> EXERCISE DETAILS
Would you transcribe exactly the lines from the one containing "blue pot: 3 -> 6" to the last line of the data below, both ends included, but none of the pictures?

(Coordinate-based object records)
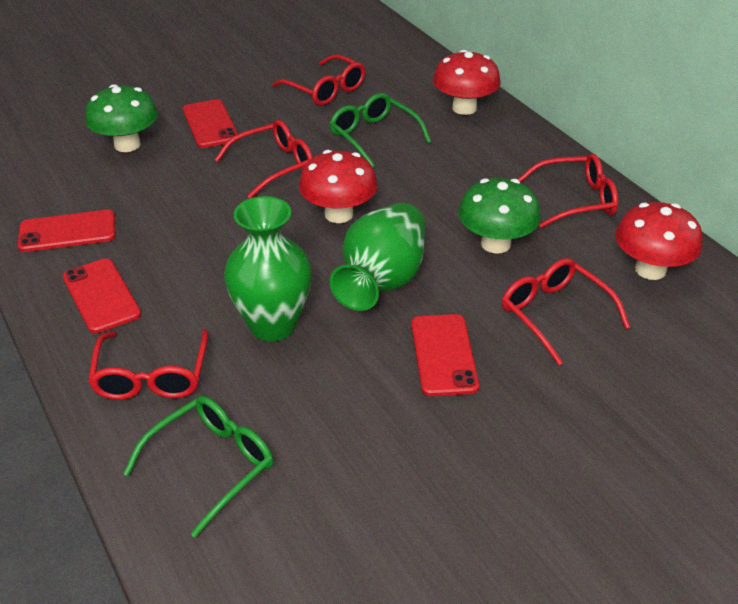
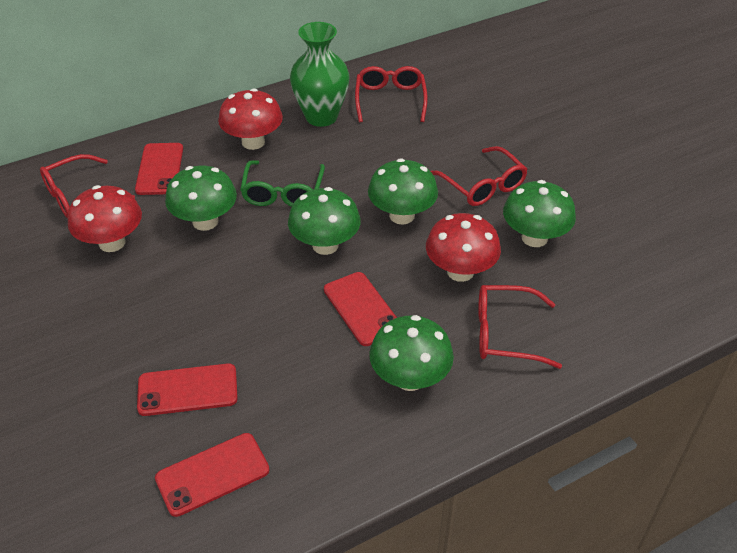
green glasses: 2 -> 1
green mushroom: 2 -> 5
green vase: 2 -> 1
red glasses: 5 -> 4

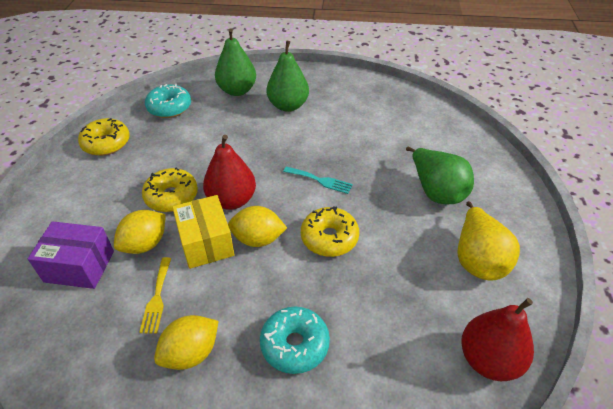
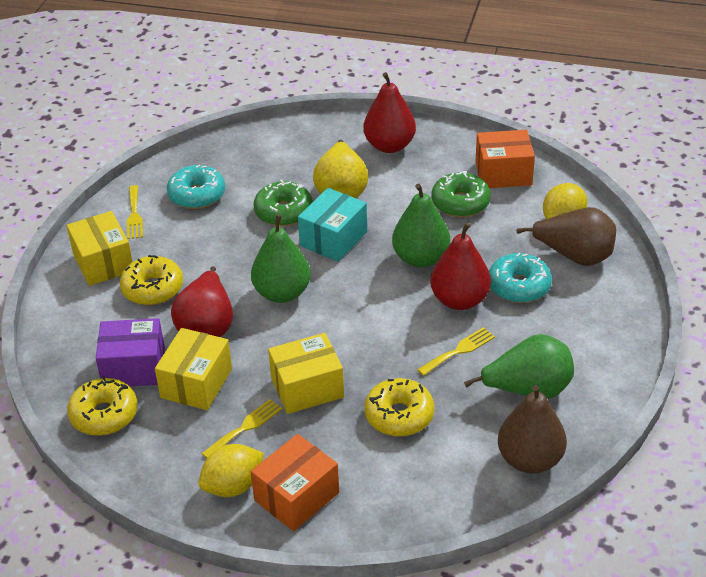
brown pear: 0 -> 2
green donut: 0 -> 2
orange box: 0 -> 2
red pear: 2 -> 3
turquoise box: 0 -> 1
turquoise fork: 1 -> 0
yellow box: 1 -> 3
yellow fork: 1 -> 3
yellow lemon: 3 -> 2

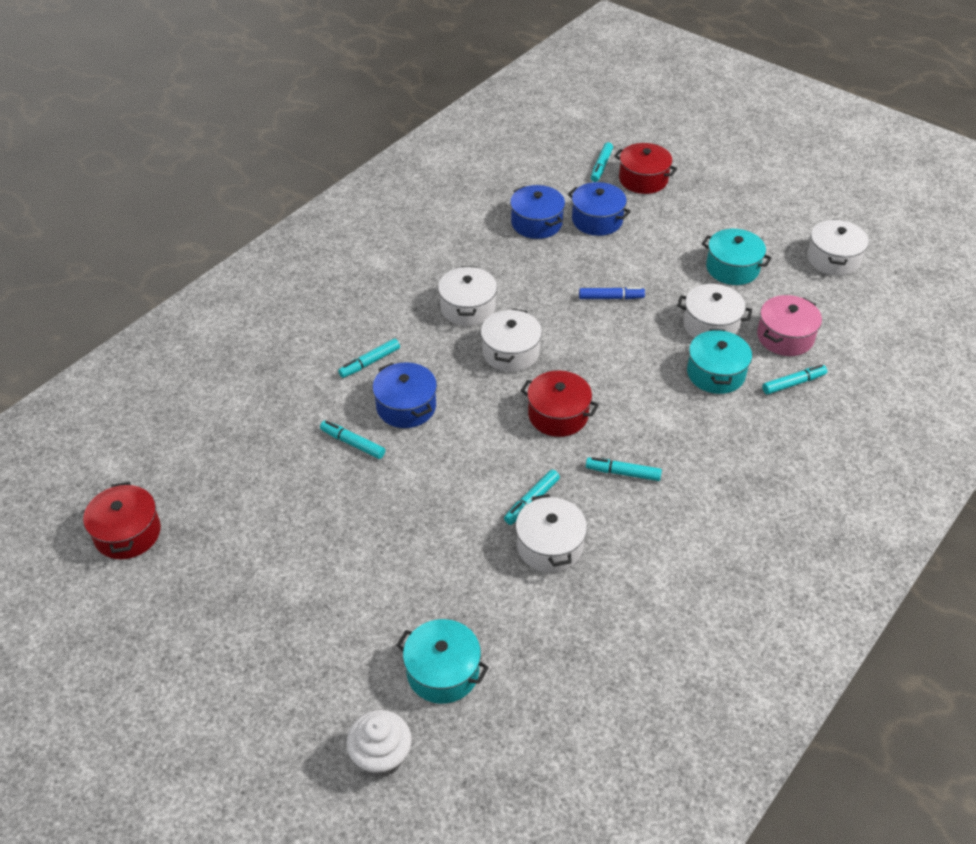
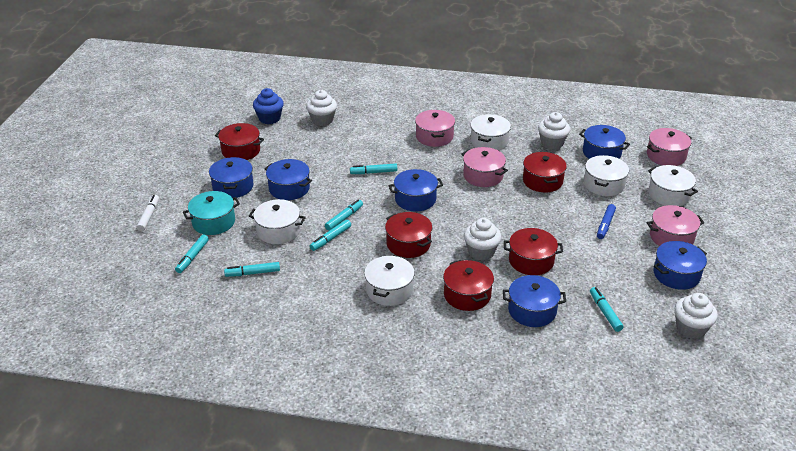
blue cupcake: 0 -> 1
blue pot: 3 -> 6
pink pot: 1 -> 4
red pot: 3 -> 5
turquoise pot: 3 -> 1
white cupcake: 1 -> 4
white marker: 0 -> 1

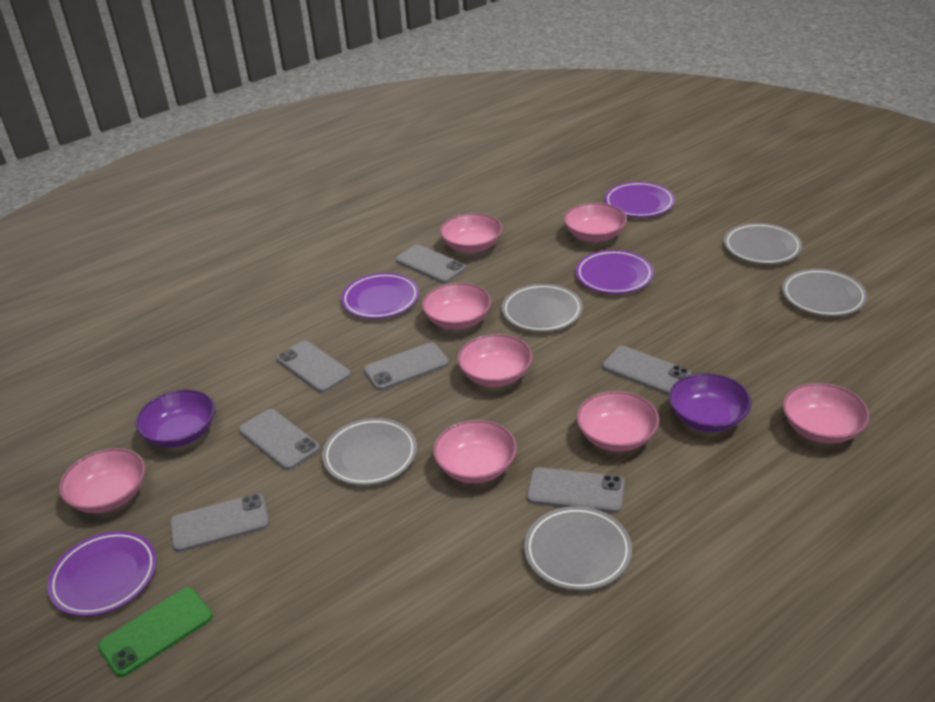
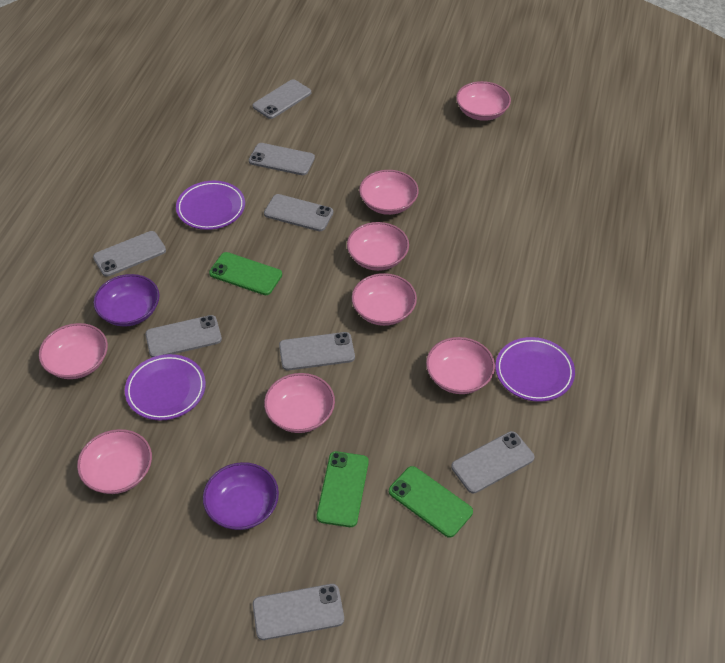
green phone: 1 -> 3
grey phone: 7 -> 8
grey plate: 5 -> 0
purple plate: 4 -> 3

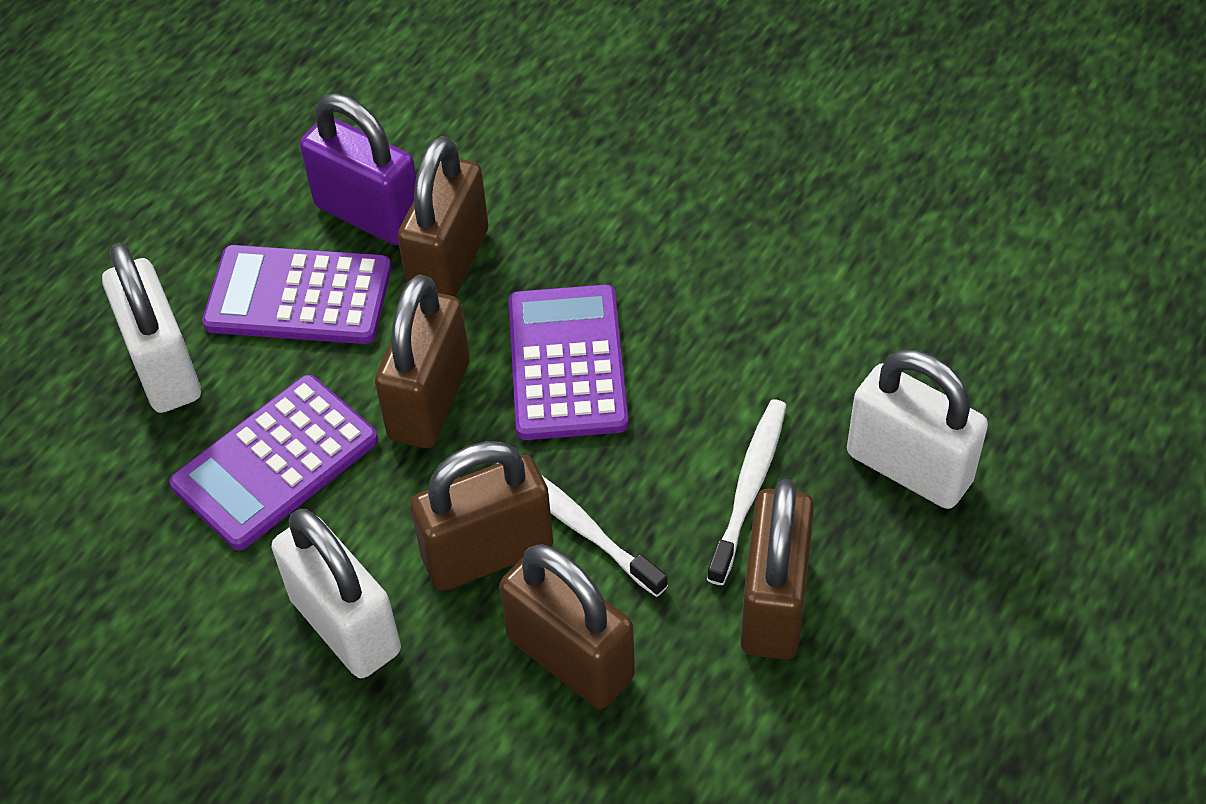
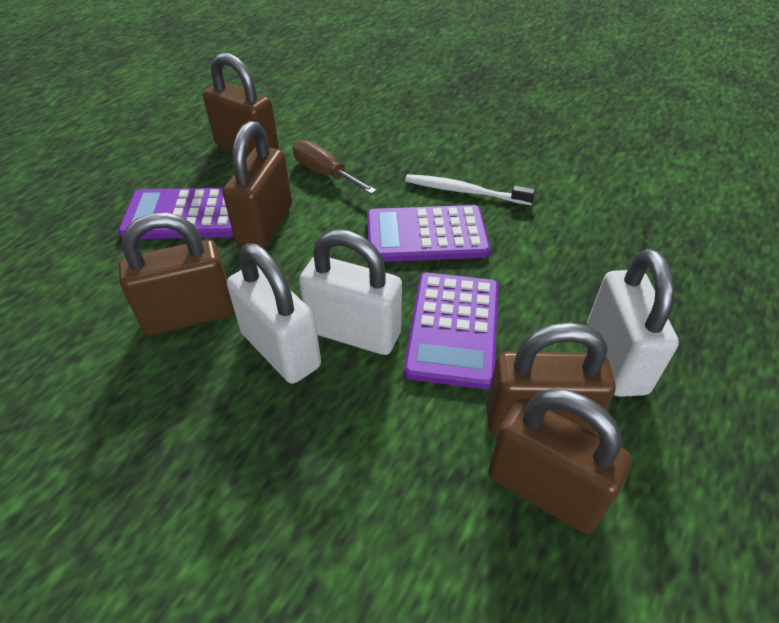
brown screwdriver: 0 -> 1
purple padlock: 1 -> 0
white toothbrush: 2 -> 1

> RESULT
blue pot: 3 -> 6
pink pot: 1 -> 4
red pot: 3 -> 5
turquoise pot: 3 -> 1
white cupcake: 1 -> 4
white marker: 0 -> 1

green phone: 1 -> 3
grey phone: 7 -> 8
grey plate: 5 -> 0
purple plate: 4 -> 3

brown screwdriver: 0 -> 1
purple padlock: 1 -> 0
white toothbrush: 2 -> 1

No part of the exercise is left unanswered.